Pick out each line in the entries below that contains the word "kern", and copy those lines in full.

───── Records for processing ─────

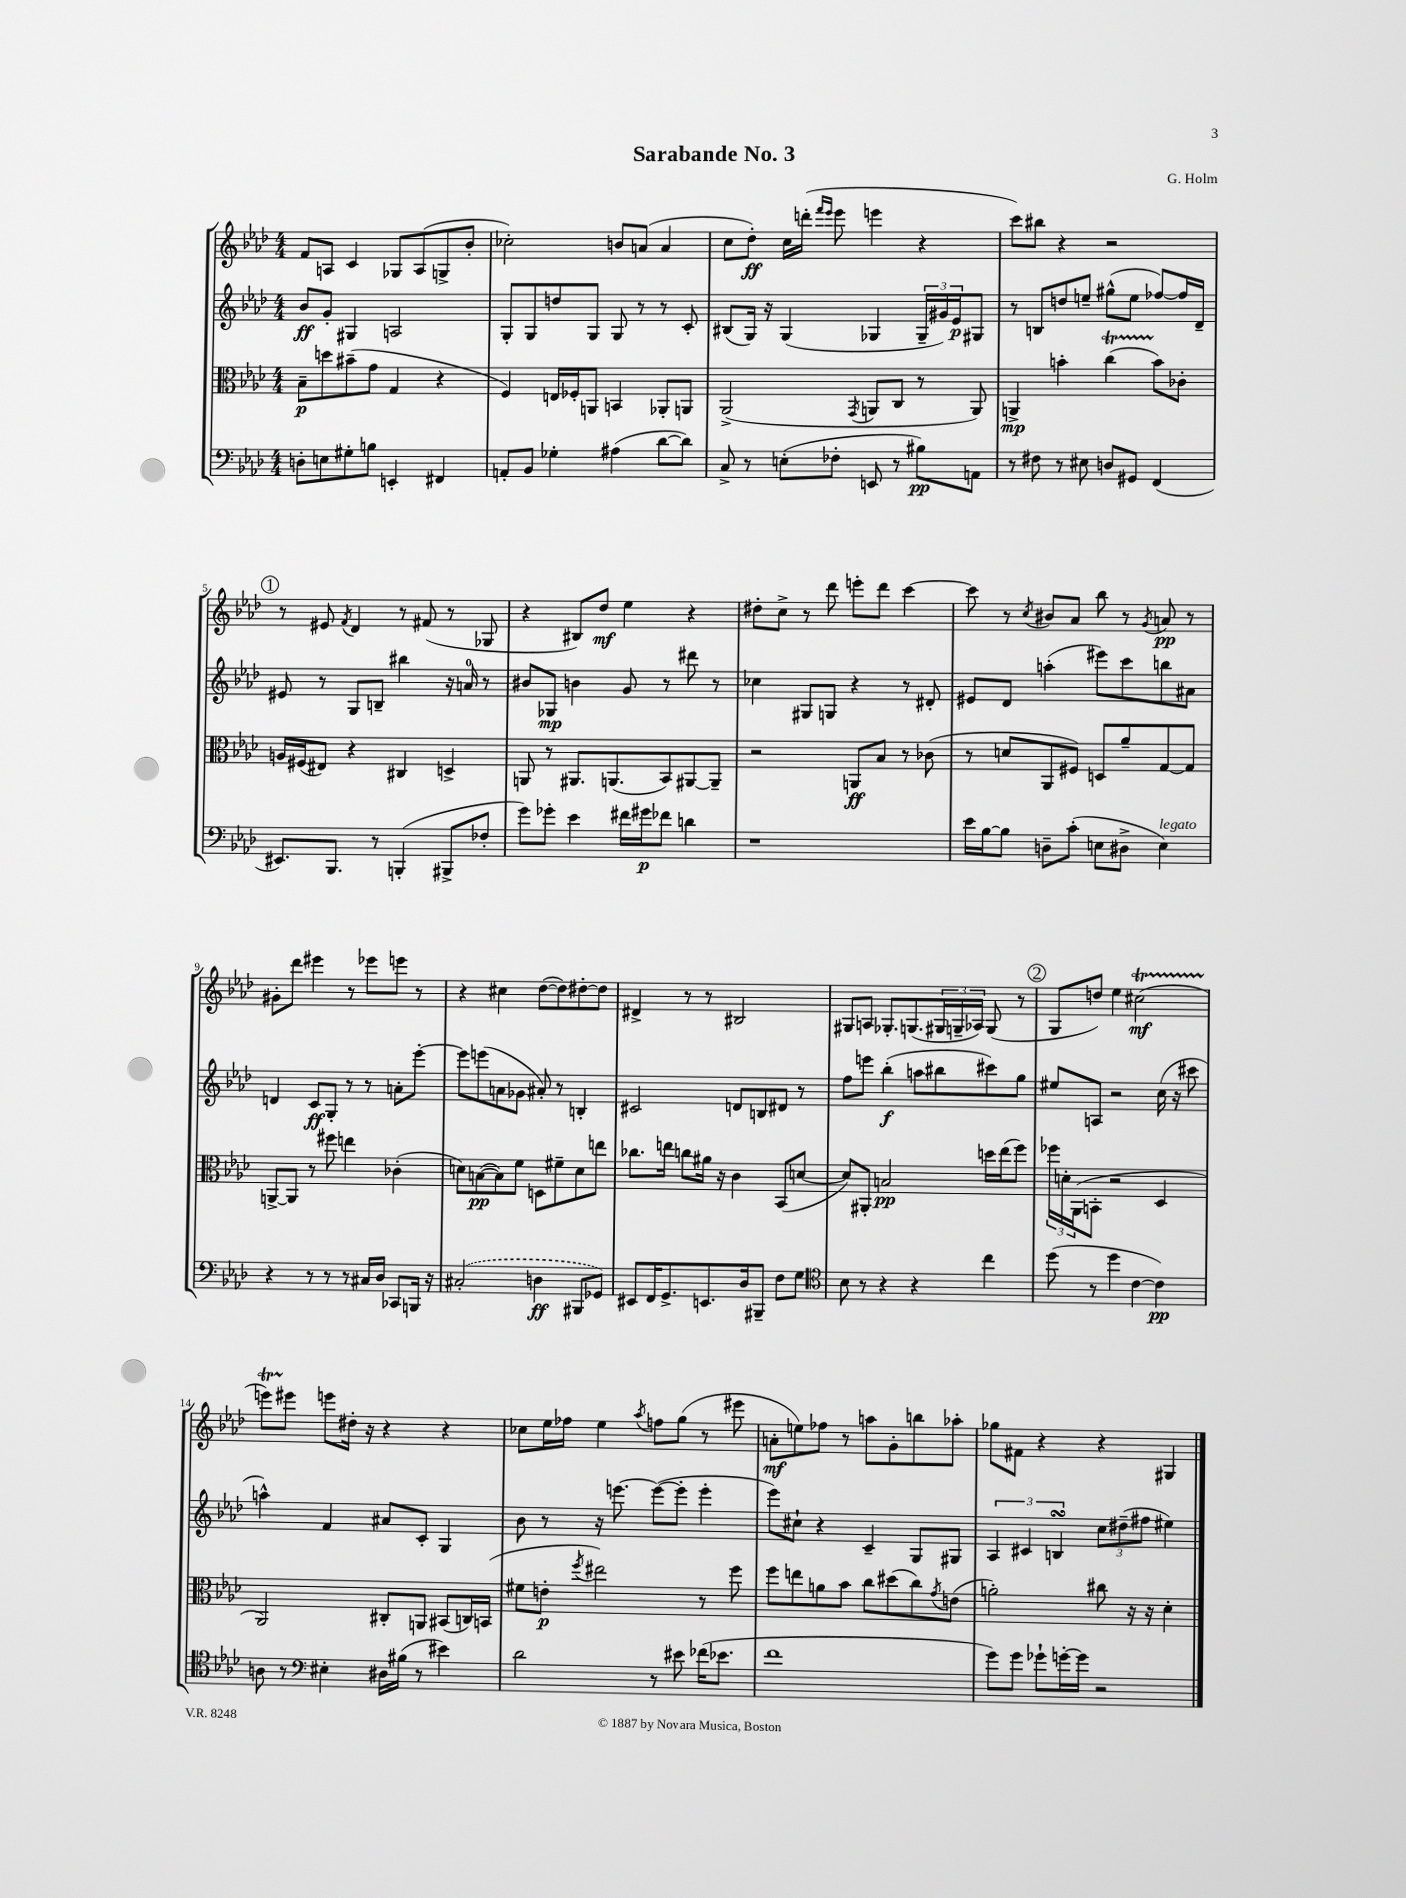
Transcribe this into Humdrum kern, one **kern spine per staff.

**kern	**kern	**kern	**kern
*staff4	*staff3	*staff2	*staff1
*clefF4	*clefC3	*clefG2	*clefG2
*k[b-e-a-d-]	*k[b-e-a-d-]	*k[b-e-a-d-]	*k[b-e-a-d-]
*M4/4	*M4/4	*M4/4	*M4/4
8D'	8B-~	8b-	8f
8E	8dd	8g'	8A
8G#'	(8b#~	4G#	4c
8B	8g	.	.
4EE'	4G	2A	8G-
.	.	.	(8A
4FF#	4r	.	8G^
.	.	.	8b-'
=	=	=	=
8AA'	4F)	8G'	2cc-')
8BB-	.	8G	.
4G-'	16E	8dd	.
.	16F-'	.	.
.	8AA	8G	.
(4A#	4BB	8G	8b
.	.	8r	(8a
[8d-	8AA-'	8r	4a
8d-])	8AA	8c'	.
=	=	=	=
8C^	(2AA-^	(8B#	8cc
8r	.	16G)	8dd-')
.	.	16r	.
(8E'	.	(4G	16cc
.	.	.	(16ddd'
.	.	.	16qqfff
.	.	.	16qqeee-
8F-'	.	.	8eee-
.	8qGG	.	.
8EE	8AA	4G-	4eee
8r	8C	.	.
8B#)	8r	24G-~	4r
.	.	24g#)	.
.	.	24e-	.
8AA	8AA)	8G#	.
=	=	=	=
8r	4AA^	8r	8ccc)
8F#	.	8B	8bb#
8r	4b'	8dd	4r
8E#	.	8ee~	.
8D	(4cc	(8gg#^^	2r
8GG#	.	8ee	.
(4FF	8b)	[8ff-)	.
.	8c-'	16ff-]	.
.	.	16d-~	.
=	=	=	=
8.EE#)	16A	8e#	8r
.	(16F#	.	.
.	8E#)	8r	8e#
8.BBB-	.	.	.
.	.	.	8qf
.	4r	8G	4d-
8r	.	8B~	.
(4BBB'	4C#	4bb#	8r
.	.	.	(8f#
8BBB#^	4D^	16r	8r
.	.	16a	.
8F-'	.	8r	8G-
=	=	=	=
8g)	8AA	8b#	4r
8g-'	8r	8G-	.
4e-	8.AA#	4b	8B#)
.	.	.	8dd-
.	(8.AA	.	.
16f#	.	8g	4ee-
16g#	.	.	.
8f-	8BB-)	8r	.
4d	[8AA#	8ddd#	4r
.	8AA#~]	8r	.
=	=	=	=
1r	2r	4cc-	8dd#'
.	.	.	8cc^
.	.	8G#	8r
.	.	8G	8ddd-
.	8AA	4r	8eee'
.	8B-	.	8ddd-
.	8r	8r	[4ccc
.	(8c-	8d#'	.
=	=	=	=
16e-	8r	8e#	8ccc]
[16B-	.	.	.
8B-]	8d	8d-	8r
.	.	.	8qcc
8D~	8AA-	(4aa'	8b#
(8c'	8F#)	.	8a-
8E	8D	8eee#)	8bb-
8D#^	8a-~	8ccc	8r
.	.	.	8qg
4E)	[8G	8bb	8a
.	8G]	8a#	8r
=	=	=	=
4r	[8AA^	4d	8g#'
.	8AA]	.	8ddd-
8r	8r	8c	4eee#
8r	8ff#	8G'	.
8r	4ee	8r	8r
16C#	.	8r	8eee-
16D-	.	.	.
8CC-	(4c-'	8a'	8eee
16BBB	.	[8eee-'	8r
16r	.	.	.
=	=	=	=
(2C#'	8d)	8eee-]	4r
.	([8B	(8eee	.
.	8B])	8a	4cc#
.	8f	8g-	.
4D	8D	8a#')	([8dd-
.	8f#~	8r	8dd-])
8BBB#	8d	4B'	[8dd#'
8GG-)	8ee	.	8dd#]
=	=	=	=
8EE#	8.cc-	2c#	4d#^
16FF	.	.	.
8.GG^	16ee	.	.
.	8cc	.	8r
8.EE	16a#	.	8r
.	16r	.	.
.	4c	8d	2B#
16D-	.	.	.
8BBB#~	.	8B	.
8F	(8BB-	8d#	.
8G	[8d	8r	.
=	=	=	=
*clefC4	*	*	*
8B-	8d])	8ff	8G#
8r	8AA#'	8eee	8A
4r	2B	(4bb-'	8.G-'
.	.	.	(8.G
4r	.	8aa	.
.	.	8bb#	24G#
.	.	.	24G~
.	.	.	24A-)
4cc	16dd	8ccc#)	(8G
.	(16ee-	.	.
.	8ff)	8gg	8r
=	=	=	=
(8dd-	24ff-	8ee#	8G
.	24d'	.	.
.	(24AA-	.	.
8r	8BB'	8A	8dd)
4dd-	2r	2r	4ee-
[4c	.	.	(2cc#
4c])	4D-	(16cc	.
.	.	16r	.
.	.	8ccc#	.
=	=	=	=
8A	2AA-)	4aa^^)	8eee)
8r	.	.	8eee#
*clefF4	*	*	*
4E#'	.	4f	8eee
.	.	.	16dd#'
.	.	.	16r
16D#	8C#'	8a#	4r
(16B#	.	.	.
8r	8AA	8c'	.
4e#)	(8BB#	4G	4r
.	16C)	.	.
.	(16BB	.	.
=	=	=	=
2d-	8f#	8b-	8cc-
.	8e'	8r	16ee-
.	.	.	16ff-
.	8qff	.	.
.	2ee#)	16r	4ee-
.	.	[8.eee	.
.	.	.	8qaa-
8r	.	(8eee_	8ff
8e#	.	8eee']	(8gg
(16f-	8r	4eee'	8r
8.e-	.	.	.
.	8ff	.	8eee#
=	=	=	=
1f	8ff	8eee-)	8a'
.	8ee	8cc#`	8ee)
.	8a	4r	8ff-
.	8b-	.	8r
.	8cc	4c~	8aa
.	(8dd#	.	8g'
.	8cc)	8G	8bb
.	8qg	.	.
.	(8e	8G#	8aa-'
=	=	=	=
8g)	2a')	6A-	8gg-
8g	.	.	8f#
.	.	6c#	.
8g-`	.	.	4r
.	.	6B	.
[16g'	.	.	.
16g]	.	.	.
2r	8cc#	12cc	4r
.	.	(12dd#~	.
.	16r	.	.
.	.	12ff#	.
.	16r	.	.
.	4d-'	4ee#)	4G#
==	==	==	==
*-	*-	*-	*-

─────

§ **Exercise result**
Transcribe this into Humdrum kern, one **kern spine per staff.
**kern	**kern	**kern	**kern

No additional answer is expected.